▶ [Data records]
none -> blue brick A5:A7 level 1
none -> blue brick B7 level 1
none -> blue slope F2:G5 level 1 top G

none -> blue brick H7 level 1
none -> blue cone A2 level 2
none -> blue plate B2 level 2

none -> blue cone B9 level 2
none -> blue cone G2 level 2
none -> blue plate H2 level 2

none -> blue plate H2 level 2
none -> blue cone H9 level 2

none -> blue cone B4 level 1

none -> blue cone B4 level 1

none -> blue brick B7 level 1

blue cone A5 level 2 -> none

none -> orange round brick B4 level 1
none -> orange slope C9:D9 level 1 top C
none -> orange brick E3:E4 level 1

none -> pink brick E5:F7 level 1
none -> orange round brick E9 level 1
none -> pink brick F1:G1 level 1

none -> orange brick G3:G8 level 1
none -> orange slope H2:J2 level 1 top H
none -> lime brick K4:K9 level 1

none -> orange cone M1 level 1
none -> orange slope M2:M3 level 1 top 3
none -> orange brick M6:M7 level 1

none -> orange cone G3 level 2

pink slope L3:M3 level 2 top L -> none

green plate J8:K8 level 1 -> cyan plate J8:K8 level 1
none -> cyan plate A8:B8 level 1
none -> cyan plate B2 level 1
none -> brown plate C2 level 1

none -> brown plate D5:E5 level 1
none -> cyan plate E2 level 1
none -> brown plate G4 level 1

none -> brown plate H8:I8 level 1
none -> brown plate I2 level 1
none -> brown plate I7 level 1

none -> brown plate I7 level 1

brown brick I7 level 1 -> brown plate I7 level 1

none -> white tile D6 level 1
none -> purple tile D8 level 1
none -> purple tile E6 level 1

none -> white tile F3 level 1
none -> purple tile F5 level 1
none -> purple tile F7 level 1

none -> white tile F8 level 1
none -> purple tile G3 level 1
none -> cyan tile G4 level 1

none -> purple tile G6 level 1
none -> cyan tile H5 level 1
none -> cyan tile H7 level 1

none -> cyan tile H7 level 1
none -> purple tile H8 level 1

▶ [Task goal]
Copy out each line of the listing that holds the string "orange".

▶ [Result of the task]
none -> orange round brick B4 level 1
none -> orange slope C9:D9 level 1 top C
none -> orange brick E3:E4 level 1
none -> orange round brick E9 level 1
none -> orange brick G3:G8 level 1
none -> orange slope H2:J2 level 1 top H
none -> orange cone M1 level 1
none -> orange slope M2:M3 level 1 top 3
none -> orange brick M6:M7 level 1
none -> orange cone G3 level 2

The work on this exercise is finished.